== Working data

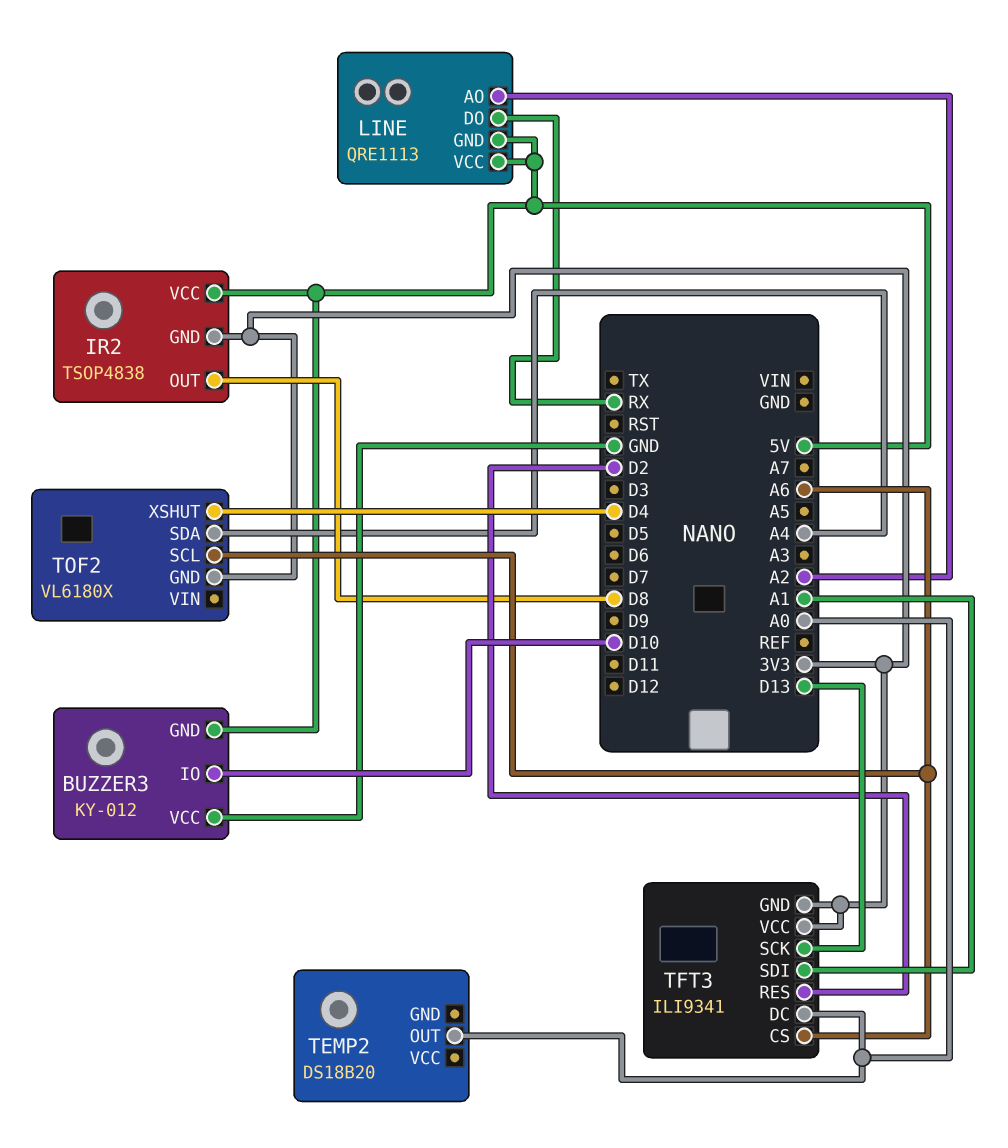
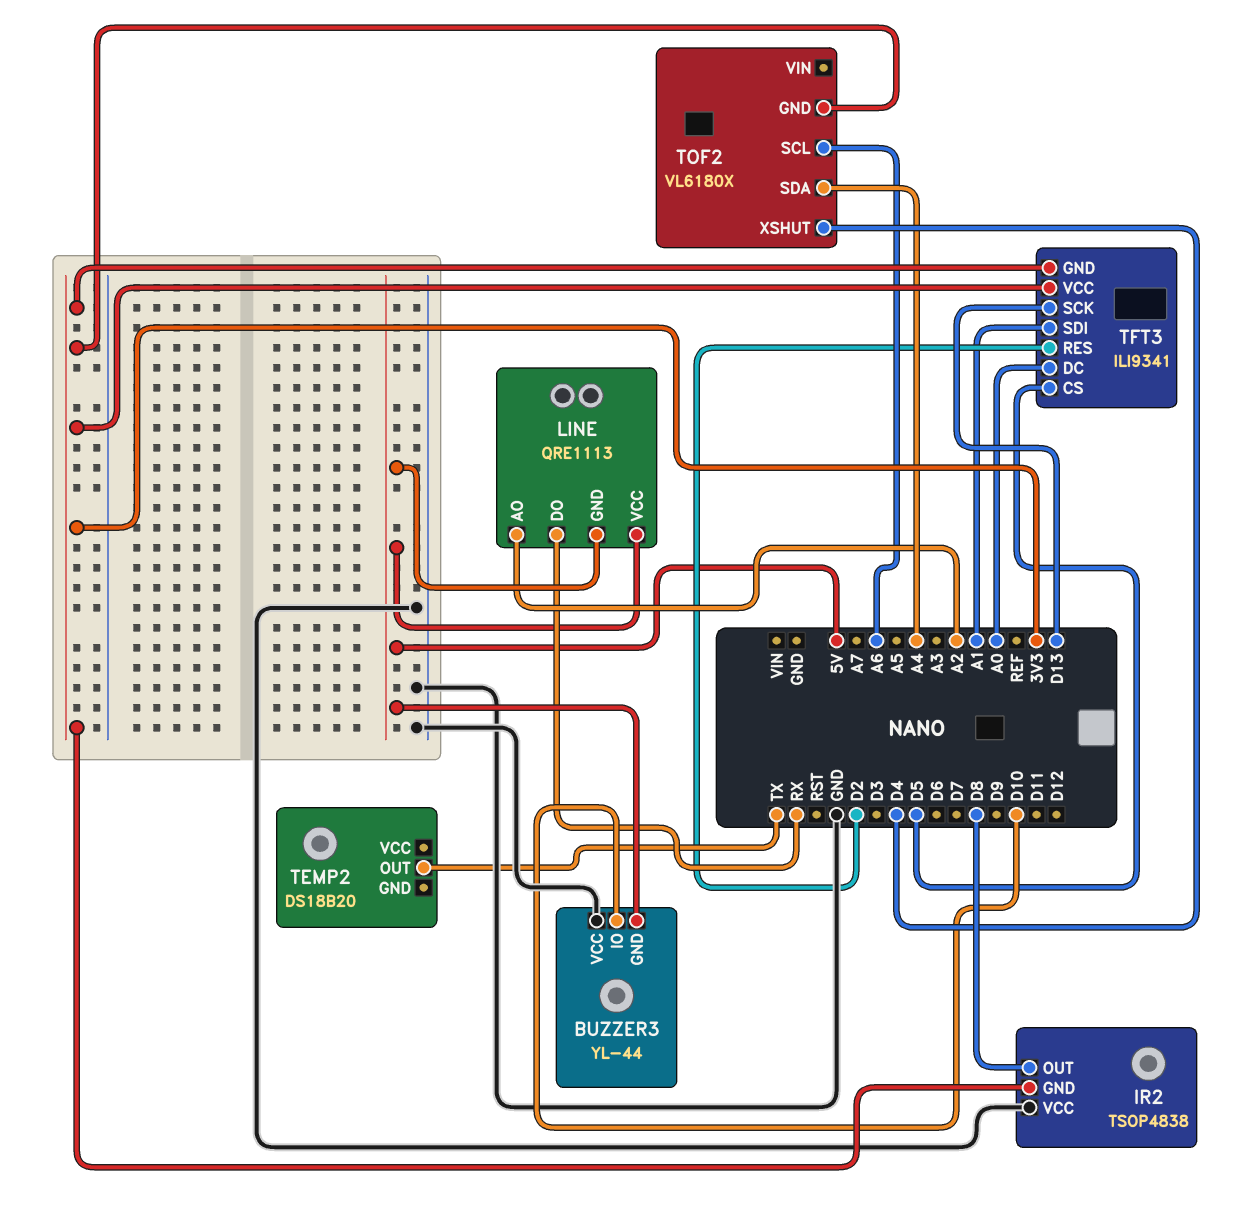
BUZZER3: KY-012 -> YL-44
IR2 pin VCC: 5V -> GND
TEMP2 pin OUT: A0 -> TX
TFT3 pin CS: A6 -> D5

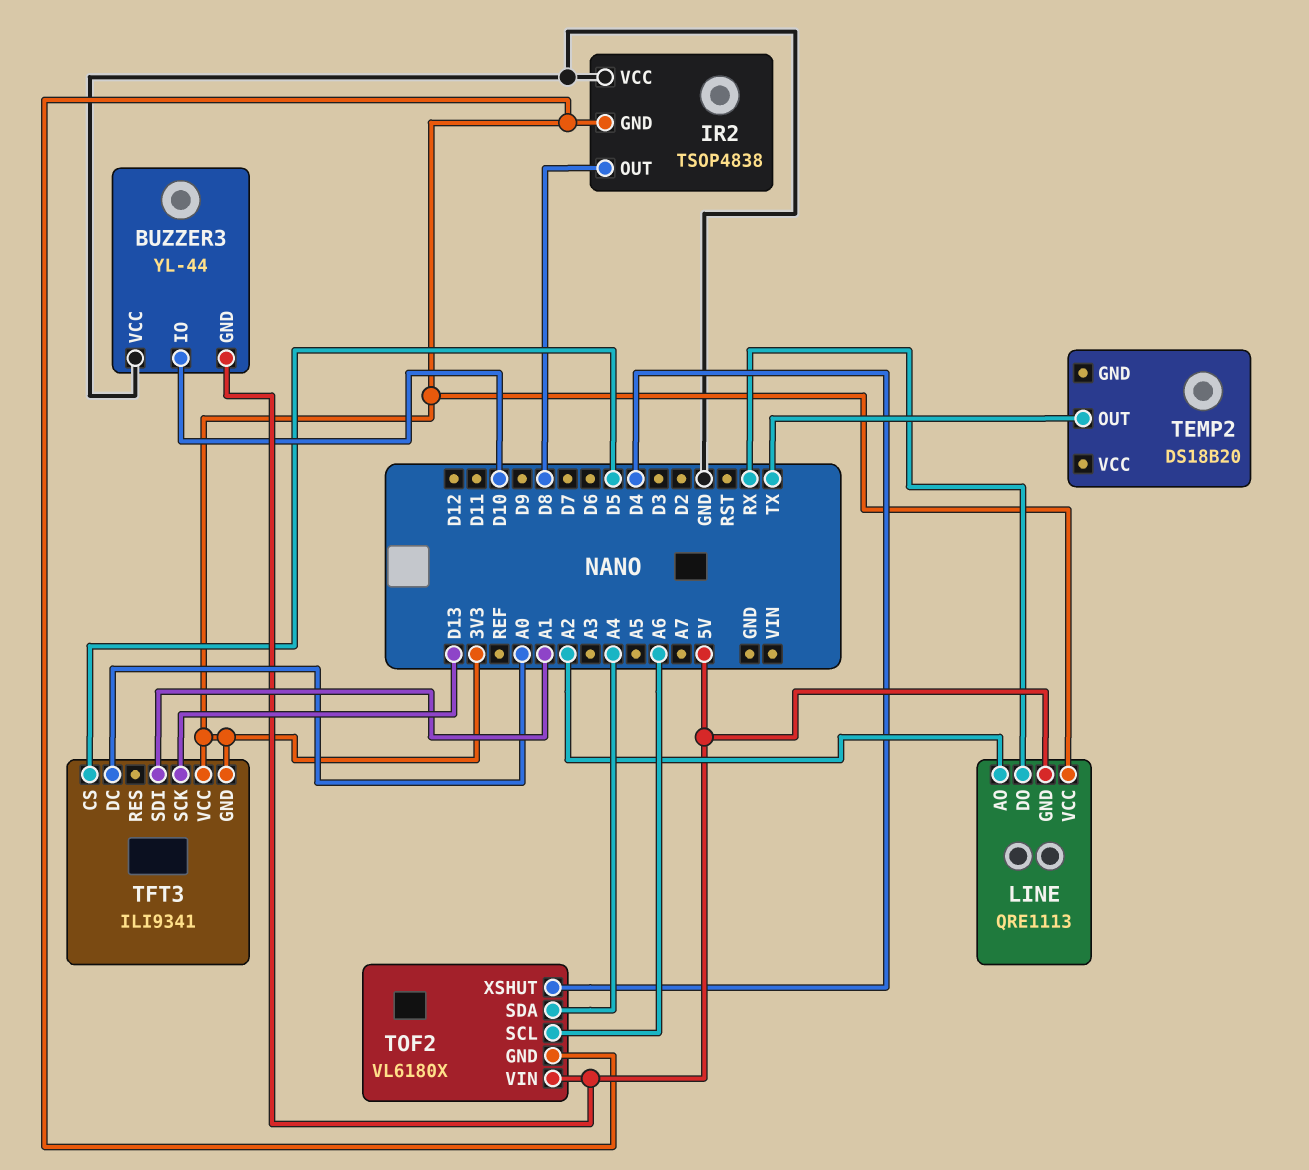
LINE pin VCC: 5V -> 3V3
TFT3 pin RES: D2 -> none
TOF2 pin VIN: none -> 5V

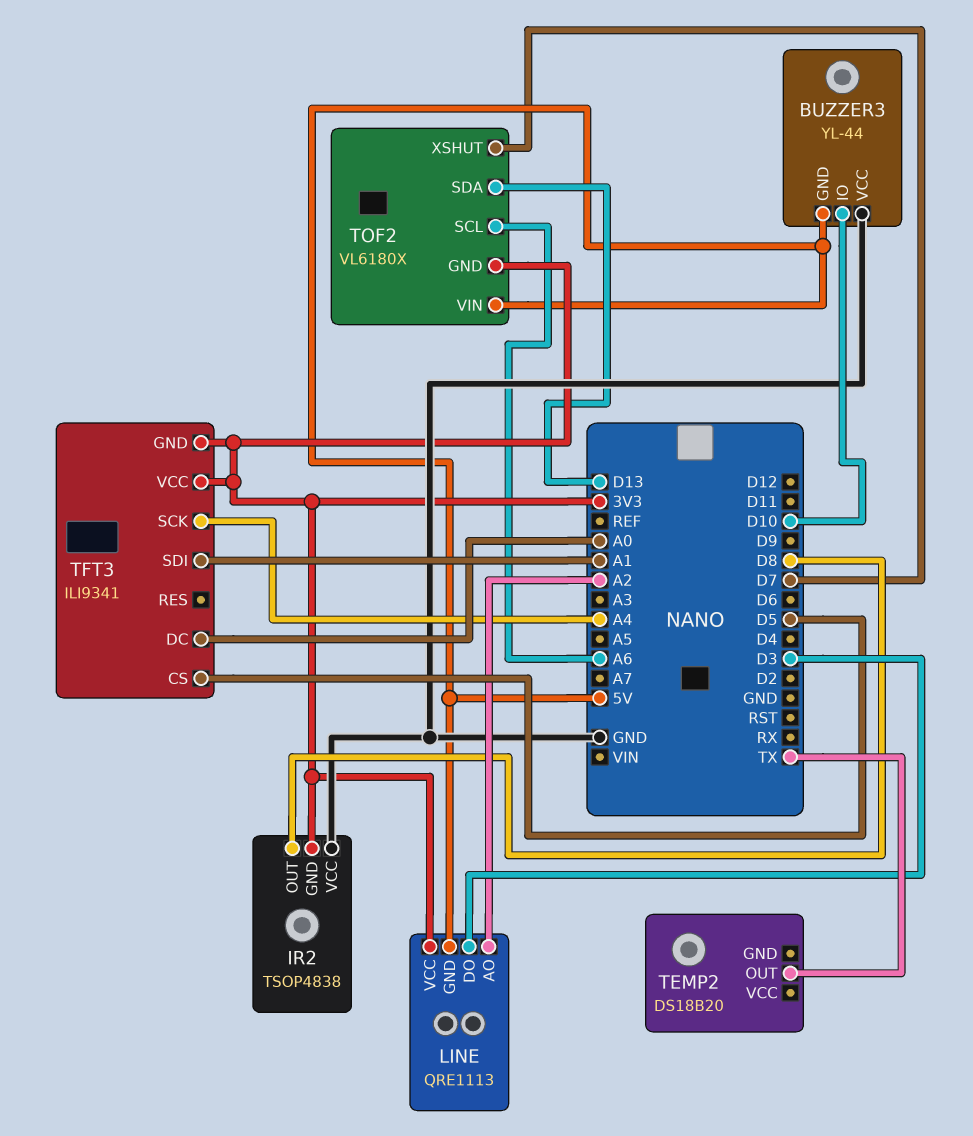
LINE pin DO: RX -> D3
TFT3 pin SCK: D13 -> A4
TOF2 pin SDA: A4 -> D13
TOF2 pin XSHUT: D4 -> D7

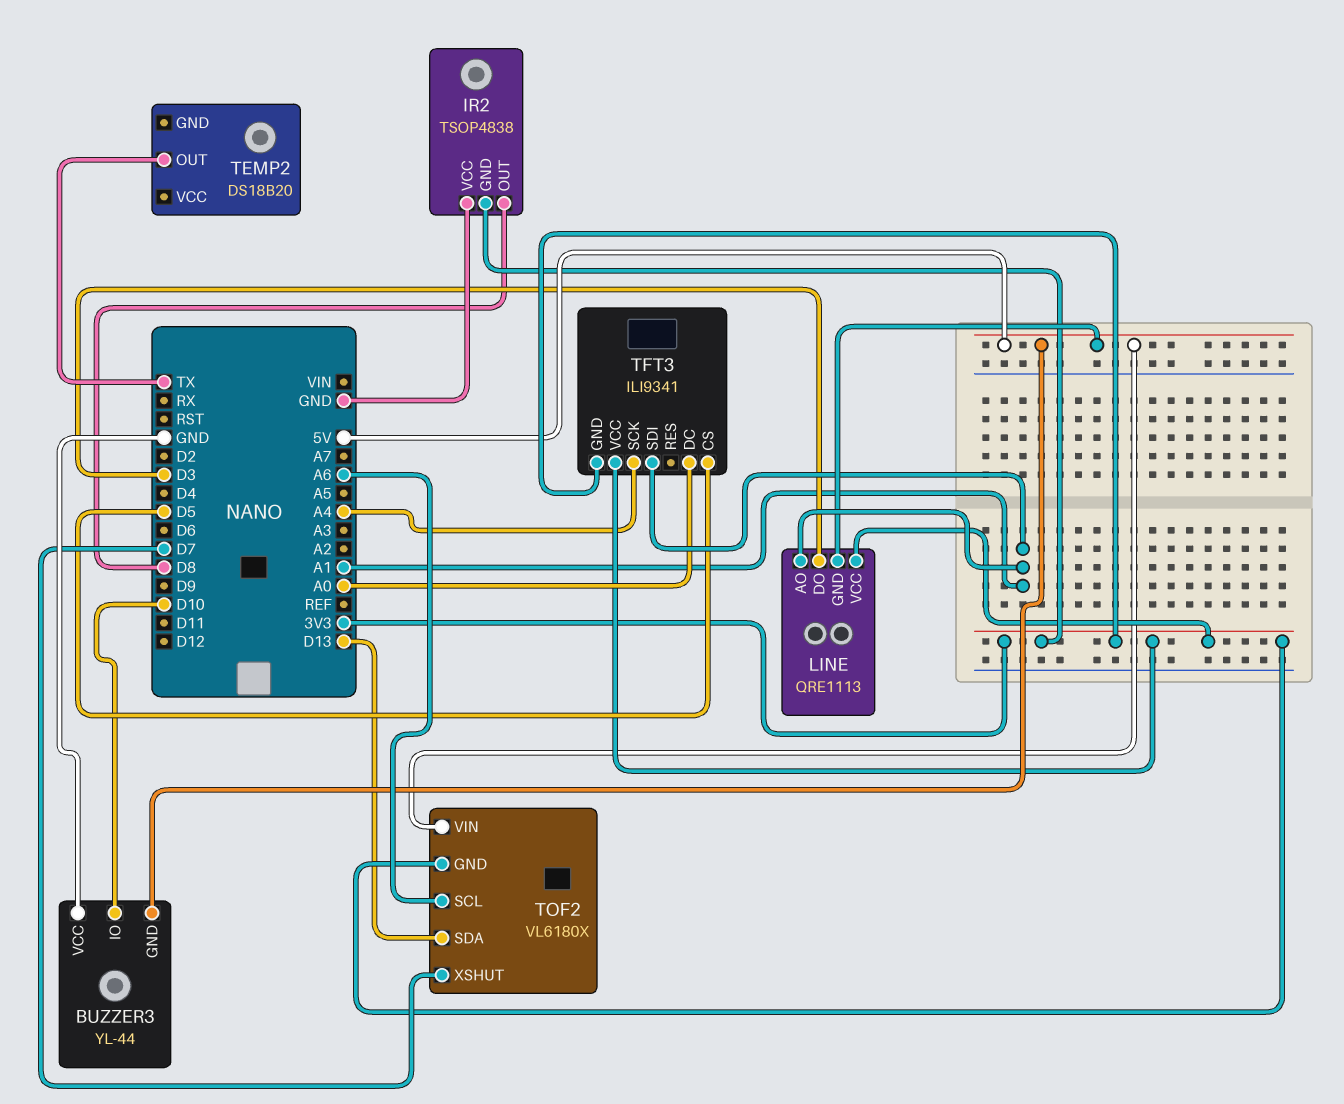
LINE pin AO: A2 -> A1

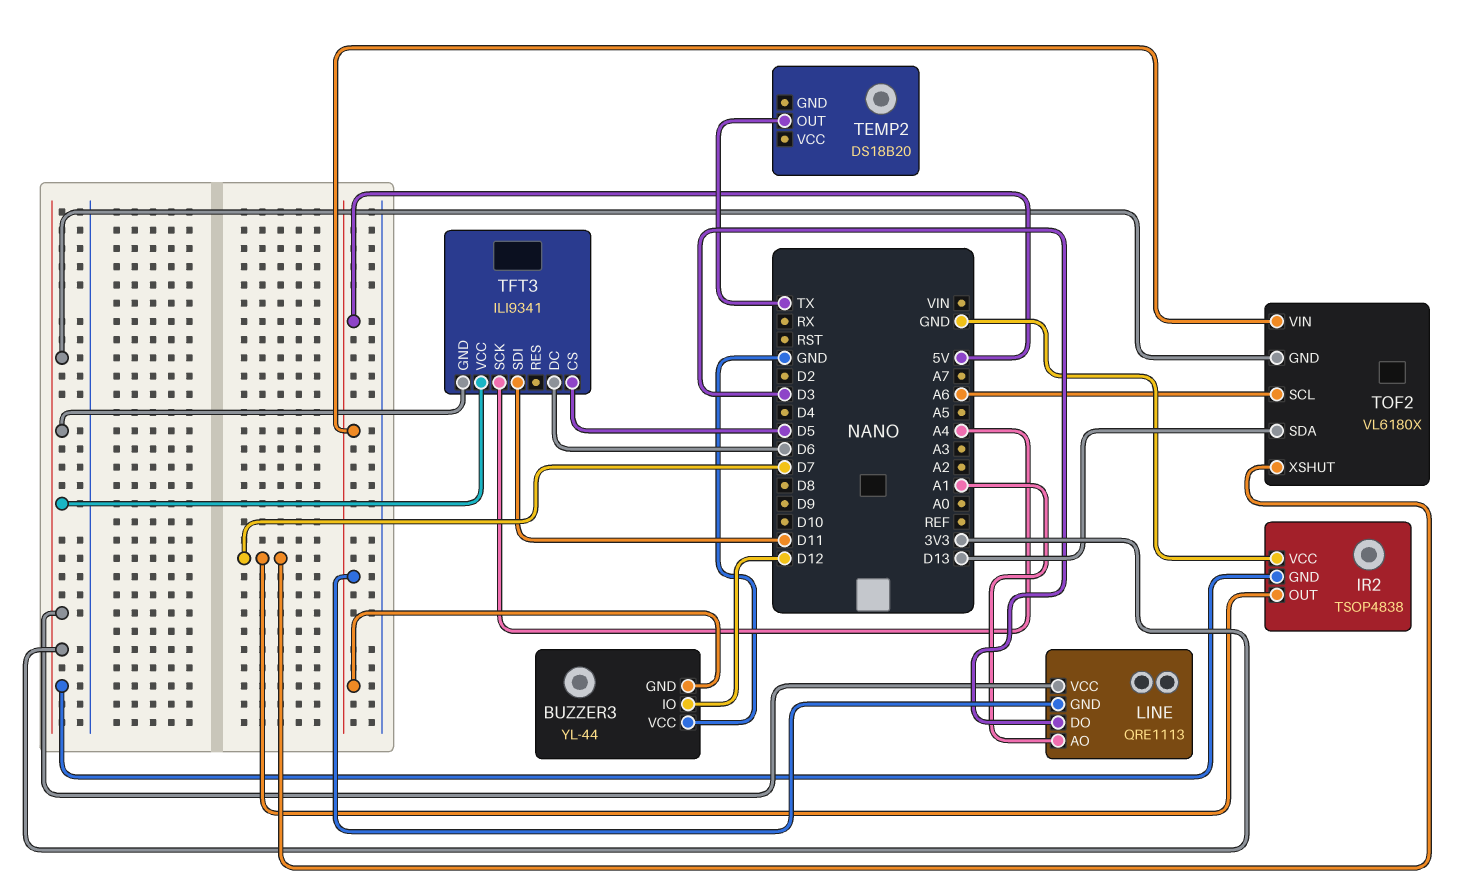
BUZZER3 pin IO: D10 -> D12
IR2 pin OUT: D8 -> D7
TFT3 pin DC: A0 -> D6
TFT3 pin SDI: A1 -> D11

====

* _Your task_: Restate each entry word for word. Omit every picture.

* _Output for this exercise_:
BUZZER3: KY-012 -> YL-44
IR2 pin VCC: 5V -> GND
TEMP2 pin OUT: A0 -> TX
TFT3 pin CS: A6 -> D5

LINE pin VCC: 5V -> 3V3
TFT3 pin RES: D2 -> none
TOF2 pin VIN: none -> 5V

LINE pin DO: RX -> D3
TFT3 pin SCK: D13 -> A4
TOF2 pin SDA: A4 -> D13
TOF2 pin XSHUT: D4 -> D7

LINE pin AO: A2 -> A1

BUZZER3 pin IO: D10 -> D12
IR2 pin OUT: D8 -> D7
TFT3 pin DC: A0 -> D6
TFT3 pin SDI: A1 -> D11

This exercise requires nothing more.